§ **Colored shape movement records**
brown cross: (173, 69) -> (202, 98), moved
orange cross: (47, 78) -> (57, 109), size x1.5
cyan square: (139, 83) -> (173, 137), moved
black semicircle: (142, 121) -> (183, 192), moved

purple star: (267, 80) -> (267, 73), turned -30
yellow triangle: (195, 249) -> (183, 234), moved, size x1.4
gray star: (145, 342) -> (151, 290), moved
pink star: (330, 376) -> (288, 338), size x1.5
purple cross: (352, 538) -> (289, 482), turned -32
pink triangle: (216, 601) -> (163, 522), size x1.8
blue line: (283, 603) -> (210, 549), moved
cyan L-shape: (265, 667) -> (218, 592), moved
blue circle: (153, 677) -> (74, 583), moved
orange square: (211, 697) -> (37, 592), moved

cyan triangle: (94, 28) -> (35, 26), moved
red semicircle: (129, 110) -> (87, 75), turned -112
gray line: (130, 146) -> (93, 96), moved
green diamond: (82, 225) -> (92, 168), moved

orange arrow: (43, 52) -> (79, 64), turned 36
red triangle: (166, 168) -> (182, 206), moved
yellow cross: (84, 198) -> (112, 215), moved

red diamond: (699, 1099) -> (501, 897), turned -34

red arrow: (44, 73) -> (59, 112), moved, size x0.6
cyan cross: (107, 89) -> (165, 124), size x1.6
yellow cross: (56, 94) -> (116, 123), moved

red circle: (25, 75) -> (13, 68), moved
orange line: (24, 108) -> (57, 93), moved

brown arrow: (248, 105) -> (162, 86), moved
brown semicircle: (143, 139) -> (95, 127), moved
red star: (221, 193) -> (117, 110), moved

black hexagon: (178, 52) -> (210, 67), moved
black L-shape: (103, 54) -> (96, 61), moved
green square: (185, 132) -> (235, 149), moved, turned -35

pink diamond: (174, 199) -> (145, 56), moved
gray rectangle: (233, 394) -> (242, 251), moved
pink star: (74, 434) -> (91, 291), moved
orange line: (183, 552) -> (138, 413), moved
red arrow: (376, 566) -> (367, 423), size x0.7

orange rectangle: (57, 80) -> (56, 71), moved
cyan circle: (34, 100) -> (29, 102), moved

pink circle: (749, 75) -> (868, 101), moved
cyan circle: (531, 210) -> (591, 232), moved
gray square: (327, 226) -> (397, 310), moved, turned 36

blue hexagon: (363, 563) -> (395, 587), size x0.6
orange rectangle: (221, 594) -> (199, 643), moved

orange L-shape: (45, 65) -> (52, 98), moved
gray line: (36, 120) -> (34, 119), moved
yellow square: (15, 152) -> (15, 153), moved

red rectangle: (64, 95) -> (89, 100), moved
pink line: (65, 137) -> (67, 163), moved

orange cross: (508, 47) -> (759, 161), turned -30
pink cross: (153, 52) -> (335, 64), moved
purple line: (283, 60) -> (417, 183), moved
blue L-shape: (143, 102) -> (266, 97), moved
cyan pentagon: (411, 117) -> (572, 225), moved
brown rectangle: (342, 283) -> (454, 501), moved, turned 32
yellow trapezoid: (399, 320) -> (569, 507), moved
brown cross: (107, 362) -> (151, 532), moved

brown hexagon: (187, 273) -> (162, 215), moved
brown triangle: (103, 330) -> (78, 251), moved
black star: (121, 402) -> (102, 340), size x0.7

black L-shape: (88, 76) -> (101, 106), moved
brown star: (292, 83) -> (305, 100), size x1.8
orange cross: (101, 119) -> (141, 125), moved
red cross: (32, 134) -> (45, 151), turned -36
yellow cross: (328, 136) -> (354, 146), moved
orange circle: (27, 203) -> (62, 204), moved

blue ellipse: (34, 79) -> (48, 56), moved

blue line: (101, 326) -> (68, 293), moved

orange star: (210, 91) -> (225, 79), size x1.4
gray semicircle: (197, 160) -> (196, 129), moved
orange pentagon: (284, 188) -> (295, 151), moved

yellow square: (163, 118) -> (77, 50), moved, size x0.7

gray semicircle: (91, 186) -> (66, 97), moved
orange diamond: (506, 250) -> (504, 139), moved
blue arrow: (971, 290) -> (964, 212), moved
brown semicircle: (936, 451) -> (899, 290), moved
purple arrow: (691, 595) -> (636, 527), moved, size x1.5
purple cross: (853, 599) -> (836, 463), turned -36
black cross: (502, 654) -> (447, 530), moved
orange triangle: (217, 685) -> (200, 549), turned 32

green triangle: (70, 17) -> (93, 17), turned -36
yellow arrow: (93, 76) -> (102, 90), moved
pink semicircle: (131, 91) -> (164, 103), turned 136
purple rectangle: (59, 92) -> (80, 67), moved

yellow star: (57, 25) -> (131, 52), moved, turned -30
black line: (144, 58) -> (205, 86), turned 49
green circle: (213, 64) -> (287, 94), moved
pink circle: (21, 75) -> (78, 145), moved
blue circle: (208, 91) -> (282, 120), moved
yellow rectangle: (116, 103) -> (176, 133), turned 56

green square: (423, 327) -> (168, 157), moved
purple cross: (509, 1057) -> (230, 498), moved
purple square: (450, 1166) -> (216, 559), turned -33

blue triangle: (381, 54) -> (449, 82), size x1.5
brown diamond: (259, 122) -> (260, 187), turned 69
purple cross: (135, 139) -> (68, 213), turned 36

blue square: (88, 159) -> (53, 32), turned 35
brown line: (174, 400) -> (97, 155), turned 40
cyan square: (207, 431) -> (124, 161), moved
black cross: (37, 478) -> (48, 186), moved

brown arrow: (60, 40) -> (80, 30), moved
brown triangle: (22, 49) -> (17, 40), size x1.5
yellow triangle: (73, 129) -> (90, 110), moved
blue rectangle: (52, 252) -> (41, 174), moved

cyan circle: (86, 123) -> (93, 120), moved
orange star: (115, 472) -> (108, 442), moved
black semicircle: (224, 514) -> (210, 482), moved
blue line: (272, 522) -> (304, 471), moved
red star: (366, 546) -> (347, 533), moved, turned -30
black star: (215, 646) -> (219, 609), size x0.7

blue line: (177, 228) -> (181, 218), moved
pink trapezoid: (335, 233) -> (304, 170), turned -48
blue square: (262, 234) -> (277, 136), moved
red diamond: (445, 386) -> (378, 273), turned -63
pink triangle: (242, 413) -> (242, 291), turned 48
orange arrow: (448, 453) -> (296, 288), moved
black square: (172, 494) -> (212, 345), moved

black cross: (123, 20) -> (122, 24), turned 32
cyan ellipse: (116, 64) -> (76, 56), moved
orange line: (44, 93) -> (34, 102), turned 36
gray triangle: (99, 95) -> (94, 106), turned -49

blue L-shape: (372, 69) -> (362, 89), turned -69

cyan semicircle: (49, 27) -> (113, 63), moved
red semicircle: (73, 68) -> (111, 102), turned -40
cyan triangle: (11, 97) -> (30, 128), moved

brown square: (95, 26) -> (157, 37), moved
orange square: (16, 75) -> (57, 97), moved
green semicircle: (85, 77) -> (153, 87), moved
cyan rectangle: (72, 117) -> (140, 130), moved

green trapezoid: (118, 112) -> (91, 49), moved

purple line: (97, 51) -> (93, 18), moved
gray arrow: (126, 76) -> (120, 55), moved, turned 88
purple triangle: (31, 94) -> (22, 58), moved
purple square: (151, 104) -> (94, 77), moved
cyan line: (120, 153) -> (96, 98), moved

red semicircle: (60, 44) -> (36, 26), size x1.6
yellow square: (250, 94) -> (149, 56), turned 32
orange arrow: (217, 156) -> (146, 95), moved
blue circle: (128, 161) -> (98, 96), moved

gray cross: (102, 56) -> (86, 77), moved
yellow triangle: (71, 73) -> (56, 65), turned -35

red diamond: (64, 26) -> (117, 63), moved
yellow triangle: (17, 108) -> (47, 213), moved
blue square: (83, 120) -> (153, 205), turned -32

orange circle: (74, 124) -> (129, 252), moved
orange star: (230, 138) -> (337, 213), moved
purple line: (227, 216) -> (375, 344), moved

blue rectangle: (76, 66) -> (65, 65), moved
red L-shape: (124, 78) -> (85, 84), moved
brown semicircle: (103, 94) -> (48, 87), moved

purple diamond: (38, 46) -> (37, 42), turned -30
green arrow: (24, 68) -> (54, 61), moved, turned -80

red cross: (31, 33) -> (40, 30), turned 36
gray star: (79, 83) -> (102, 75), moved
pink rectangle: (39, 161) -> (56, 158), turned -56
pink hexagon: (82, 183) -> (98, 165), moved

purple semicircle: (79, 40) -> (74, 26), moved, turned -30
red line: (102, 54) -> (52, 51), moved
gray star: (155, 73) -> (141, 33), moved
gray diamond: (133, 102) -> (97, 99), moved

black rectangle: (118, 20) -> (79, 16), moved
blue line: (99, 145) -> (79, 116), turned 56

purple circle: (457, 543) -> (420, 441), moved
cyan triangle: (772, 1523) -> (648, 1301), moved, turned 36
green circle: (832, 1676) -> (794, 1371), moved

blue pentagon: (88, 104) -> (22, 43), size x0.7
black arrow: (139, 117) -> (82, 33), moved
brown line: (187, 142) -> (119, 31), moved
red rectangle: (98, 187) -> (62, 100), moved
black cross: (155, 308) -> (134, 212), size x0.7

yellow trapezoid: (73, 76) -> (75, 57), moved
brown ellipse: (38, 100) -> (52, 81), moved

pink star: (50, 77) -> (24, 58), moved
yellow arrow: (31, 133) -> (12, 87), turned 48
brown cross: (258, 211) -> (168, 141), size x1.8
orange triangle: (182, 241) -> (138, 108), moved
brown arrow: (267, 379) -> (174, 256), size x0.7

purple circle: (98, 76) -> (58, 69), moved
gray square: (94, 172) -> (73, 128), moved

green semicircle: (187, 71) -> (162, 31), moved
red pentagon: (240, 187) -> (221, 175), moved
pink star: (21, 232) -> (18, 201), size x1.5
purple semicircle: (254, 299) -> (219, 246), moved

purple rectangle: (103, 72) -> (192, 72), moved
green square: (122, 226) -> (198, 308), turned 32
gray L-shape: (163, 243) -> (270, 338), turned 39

§ **The task**
All that is wanted is an exact copy of the lines above from the one with "blue circle: (208, 91) -> (282, 120), moved" through the one with "cyan semicircle: (49, 27) -> (113, 63), moved", with both ends included.

§ **Answer area**
blue circle: (208, 91) -> (282, 120), moved
yellow rectangle: (116, 103) -> (176, 133), turned 56

green square: (423, 327) -> (168, 157), moved
purple cross: (509, 1057) -> (230, 498), moved
purple square: (450, 1166) -> (216, 559), turned -33

blue triangle: (381, 54) -> (449, 82), size x1.5
brown diamond: (259, 122) -> (260, 187), turned 69
purple cross: (135, 139) -> (68, 213), turned 36

blue square: (88, 159) -> (53, 32), turned 35
brown line: (174, 400) -> (97, 155), turned 40
cyan square: (207, 431) -> (124, 161), moved
black cross: (37, 478) -> (48, 186), moved

brown arrow: (60, 40) -> (80, 30), moved
brown triangle: (22, 49) -> (17, 40), size x1.5
yellow triangle: (73, 129) -> (90, 110), moved
blue rectangle: (52, 252) -> (41, 174), moved

cyan circle: (86, 123) -> (93, 120), moved
orange star: (115, 472) -> (108, 442), moved
black semicircle: (224, 514) -> (210, 482), moved
blue line: (272, 522) -> (304, 471), moved
red star: (366, 546) -> (347, 533), moved, turned -30
black star: (215, 646) -> (219, 609), size x0.7

blue line: (177, 228) -> (181, 218), moved
pink trapezoid: (335, 233) -> (304, 170), turned -48
blue square: (262, 234) -> (277, 136), moved
red diamond: (445, 386) -> (378, 273), turned -63
pink triangle: (242, 413) -> (242, 291), turned 48
orange arrow: (448, 453) -> (296, 288), moved
black square: (172, 494) -> (212, 345), moved

black cross: (123, 20) -> (122, 24), turned 32
cyan ellipse: (116, 64) -> (76, 56), moved
orange line: (44, 93) -> (34, 102), turned 36
gray triangle: (99, 95) -> (94, 106), turned -49

blue L-shape: (372, 69) -> (362, 89), turned -69

cyan semicircle: (49, 27) -> (113, 63), moved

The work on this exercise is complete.